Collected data

======

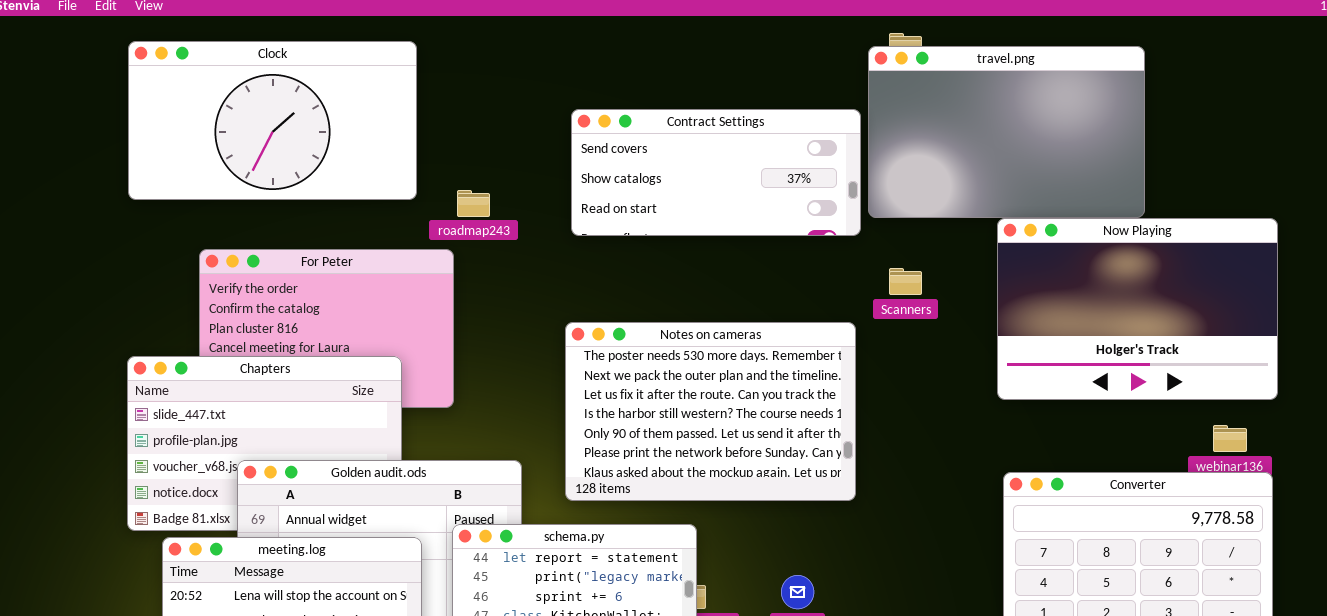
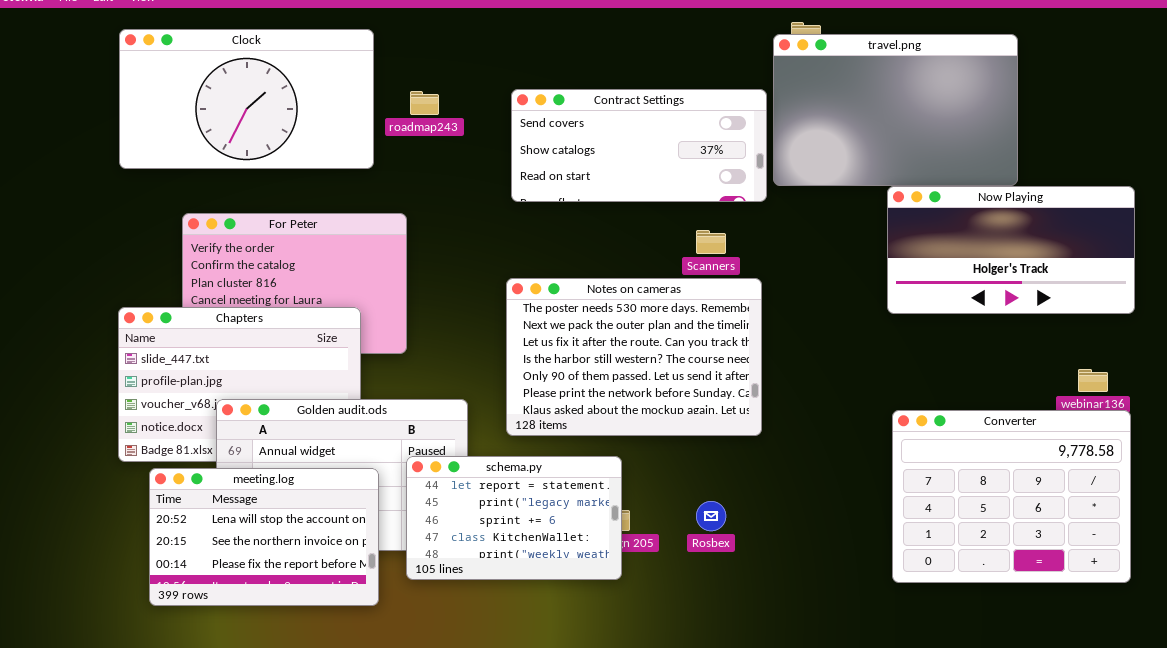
roadmap243: [457,190,490,217] -> [410,91,439,115], moved
Now Playing: [997,218,1278,400] -> [887,186,1135,314], resized
Scanners: [889,268,922,295] -> [696,230,726,254], moved

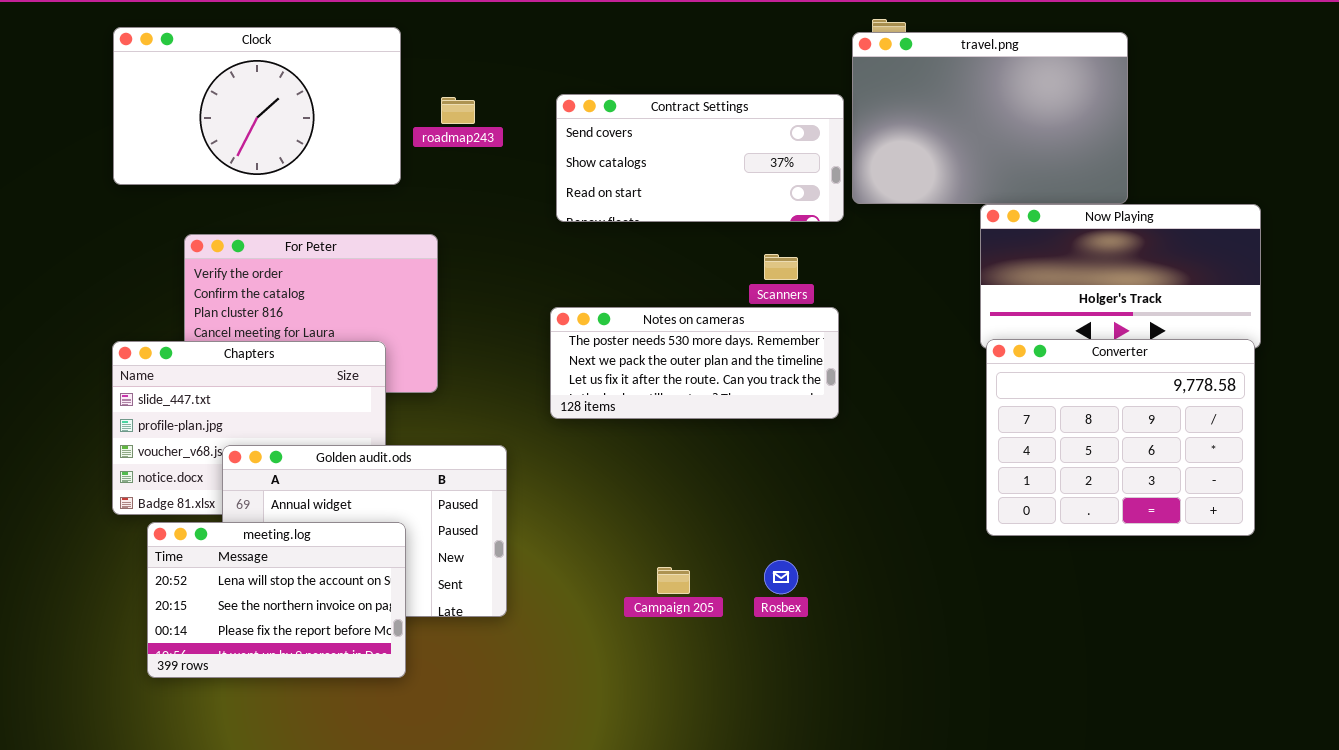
Notes on cameras: [506,278,762,436] -> [550,307,839,419], resized
Converter: [892,410,1131,583] -> [986,339,1255,536], moved
schema.py: [406,456,622,580] -> none, closed

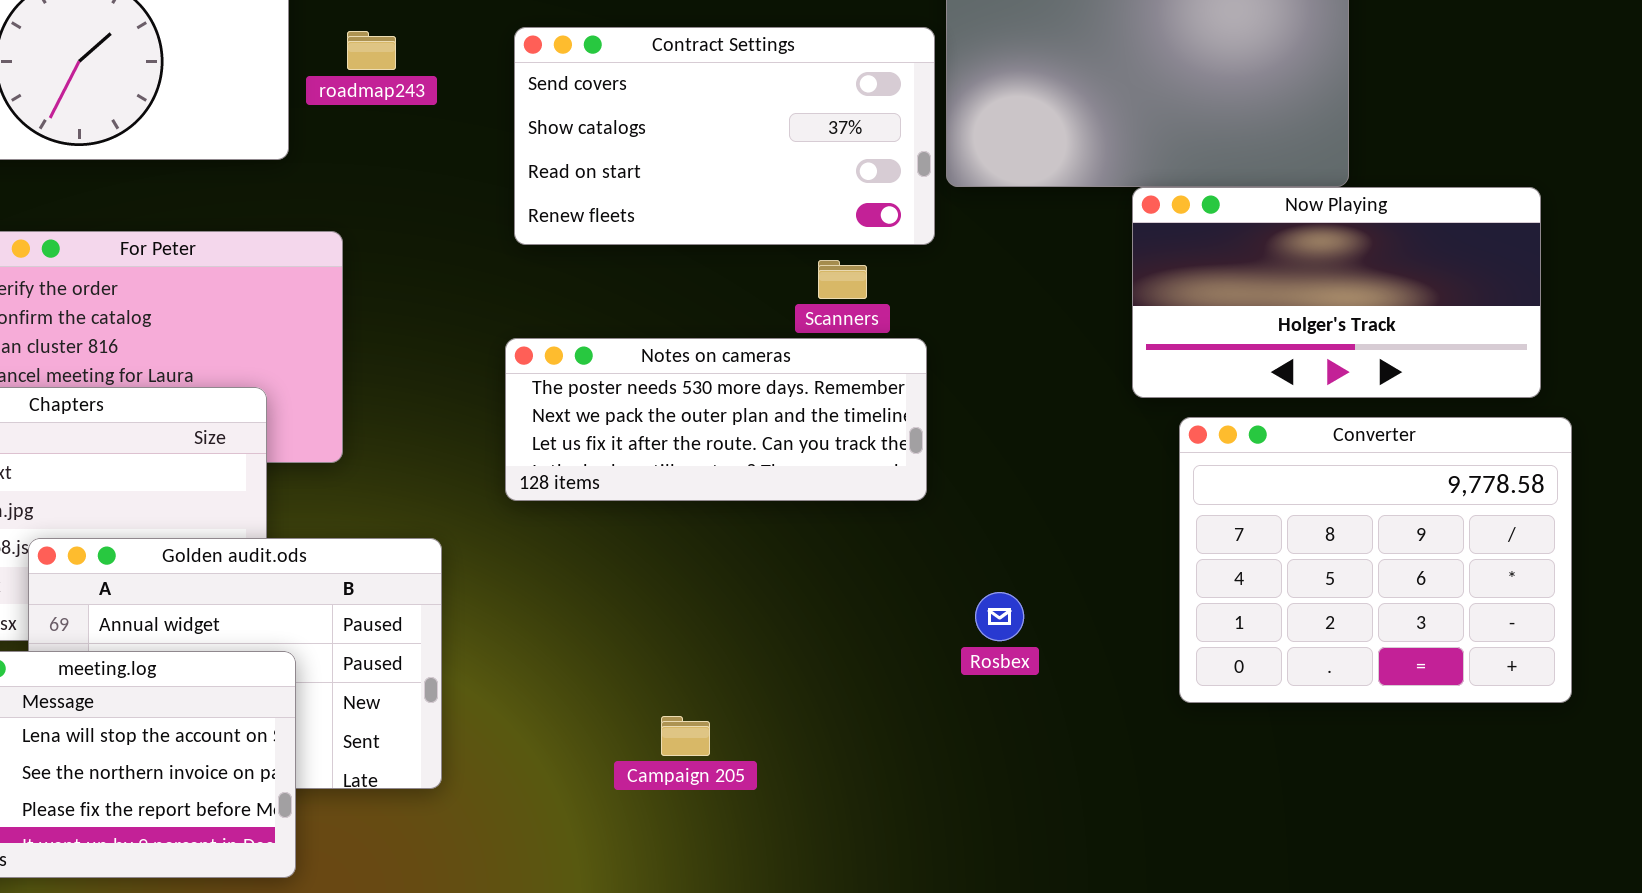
Contract Settings: [556,94,844,222] -> [514,27,935,245], resized
Converter: [986,339,1255,536] -> [1179,417,1572,703], moved
Rosbex: [764,560,798,594] -> [975,592,1024,641], moved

======

WHAT YOU WILL DO: Reproduce exactly, and only, the lines from the one containing "Notes on cameras: [506,278,762,436]" through the last line of the records above, both included, leaving out any pictures.

FINISHED TASK:
Notes on cameras: [506,278,762,436] -> [550,307,839,419], resized
Converter: [892,410,1131,583] -> [986,339,1255,536], moved
schema.py: [406,456,622,580] -> none, closed

Contract Settings: [556,94,844,222] -> [514,27,935,245], resized
Converter: [986,339,1255,536] -> [1179,417,1572,703], moved
Rosbex: [764,560,798,594] -> [975,592,1024,641], moved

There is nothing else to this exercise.